Data for the task:
━━━

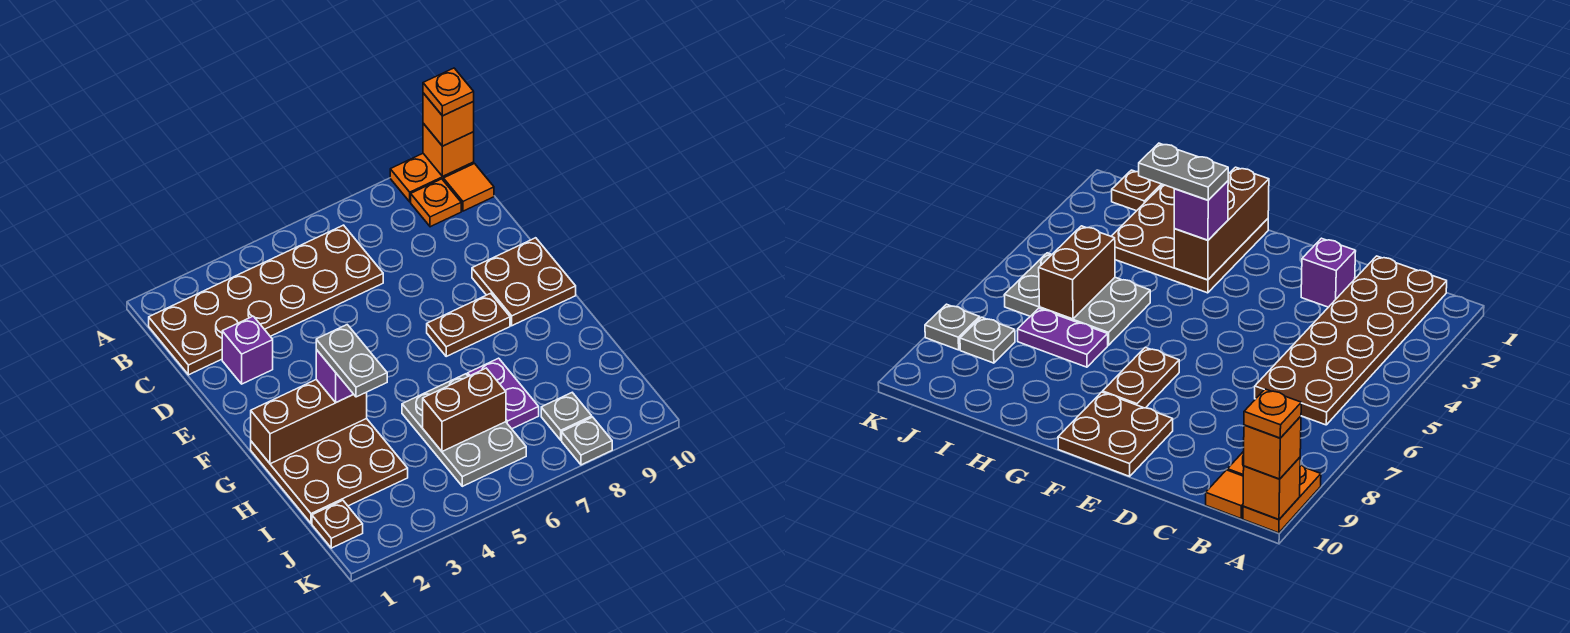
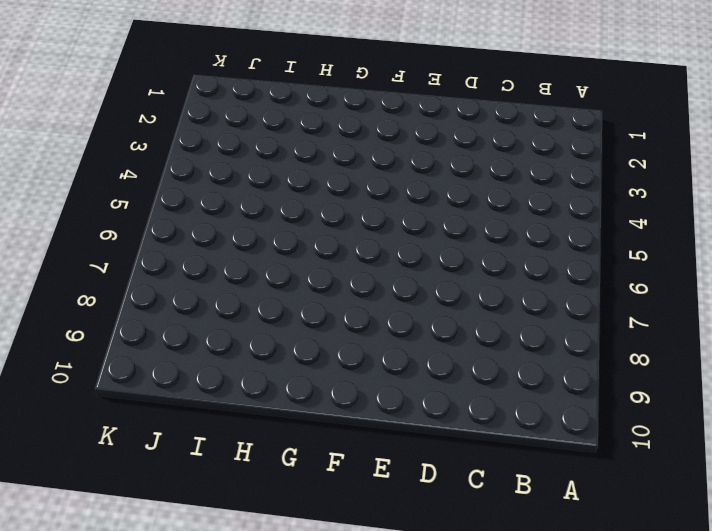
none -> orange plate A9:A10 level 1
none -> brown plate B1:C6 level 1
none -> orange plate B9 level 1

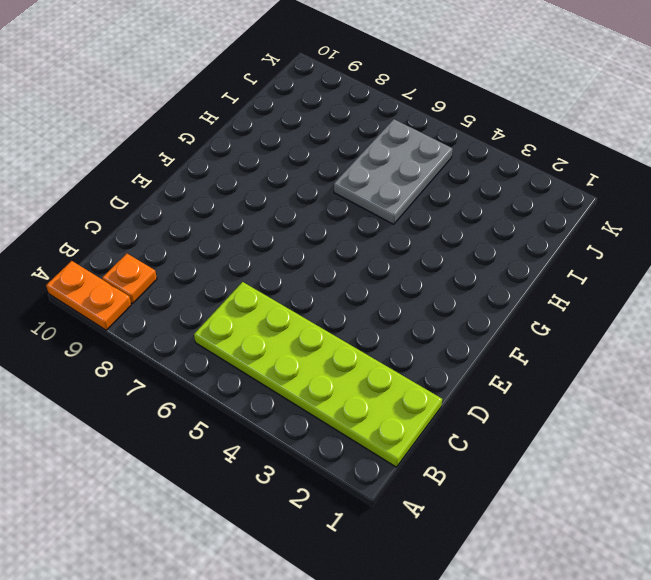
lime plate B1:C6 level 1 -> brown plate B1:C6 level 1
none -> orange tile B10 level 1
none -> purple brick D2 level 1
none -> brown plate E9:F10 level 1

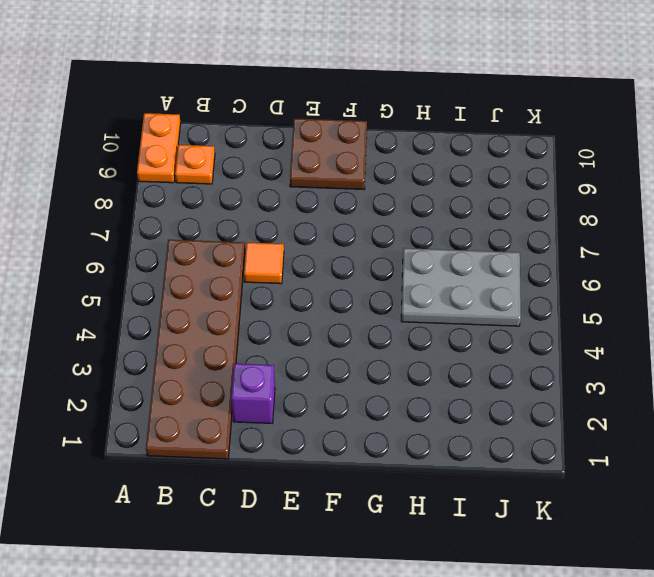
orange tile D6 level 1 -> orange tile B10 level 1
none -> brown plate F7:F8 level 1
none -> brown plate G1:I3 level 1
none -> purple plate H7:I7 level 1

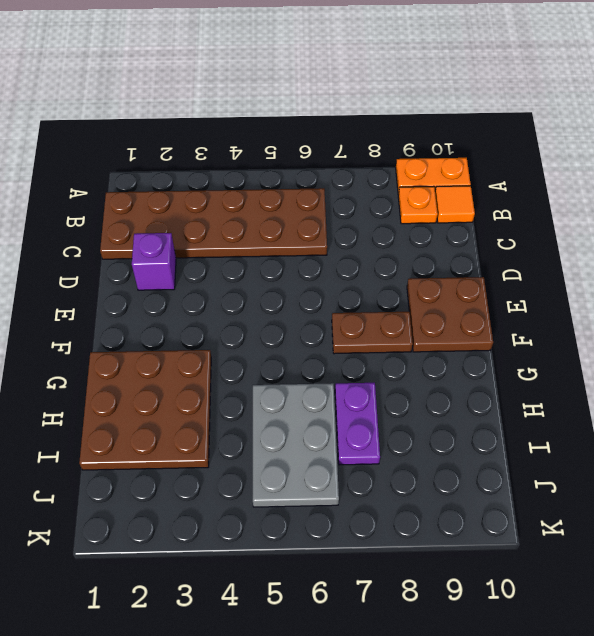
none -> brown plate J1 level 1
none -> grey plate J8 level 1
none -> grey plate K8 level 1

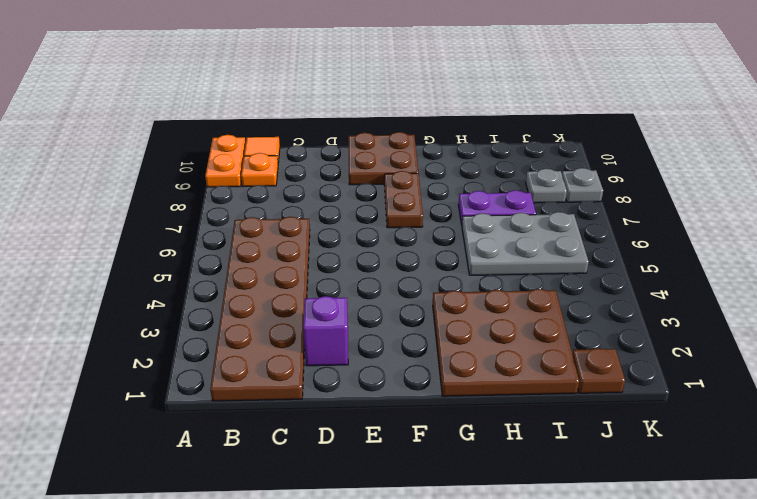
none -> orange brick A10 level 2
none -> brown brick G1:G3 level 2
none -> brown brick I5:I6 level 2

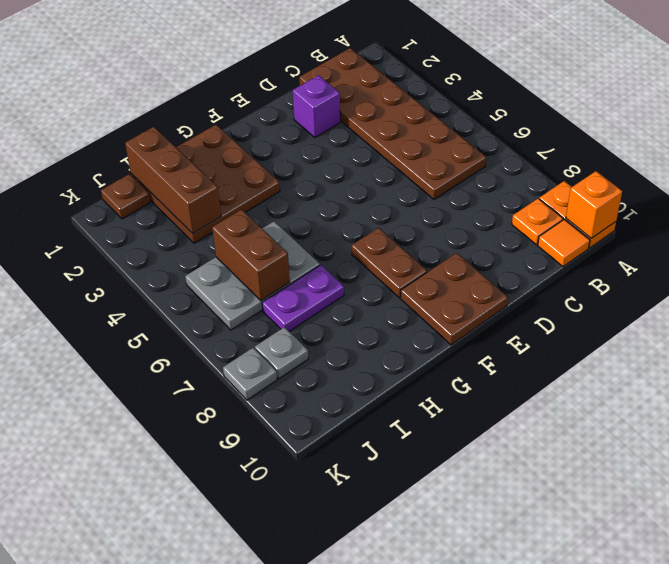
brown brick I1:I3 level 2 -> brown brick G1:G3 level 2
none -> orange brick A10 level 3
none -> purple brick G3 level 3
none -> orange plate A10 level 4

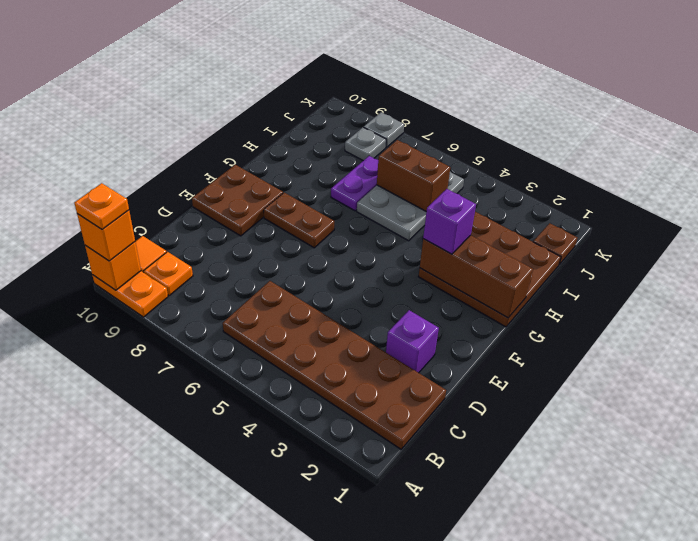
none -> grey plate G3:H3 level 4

━━━

The required output is the exact lines from the opening line of the entries through the line with "none -> purple brick G3 level 3", inclusive, without pictures.

none -> orange plate A9:A10 level 1
none -> brown plate B1:C6 level 1
none -> orange plate B9 level 1

lime plate B1:C6 level 1 -> brown plate B1:C6 level 1
none -> orange tile B10 level 1
none -> purple brick D2 level 1
none -> brown plate E9:F10 level 1

orange tile D6 level 1 -> orange tile B10 level 1
none -> brown plate F7:F8 level 1
none -> brown plate G1:I3 level 1
none -> purple plate H7:I7 level 1

none -> brown plate J1 level 1
none -> grey plate J8 level 1
none -> grey plate K8 level 1

none -> orange brick A10 level 2
none -> brown brick G1:G3 level 2
none -> brown brick I5:I6 level 2

brown brick I1:I3 level 2 -> brown brick G1:G3 level 2
none -> orange brick A10 level 3
none -> purple brick G3 level 3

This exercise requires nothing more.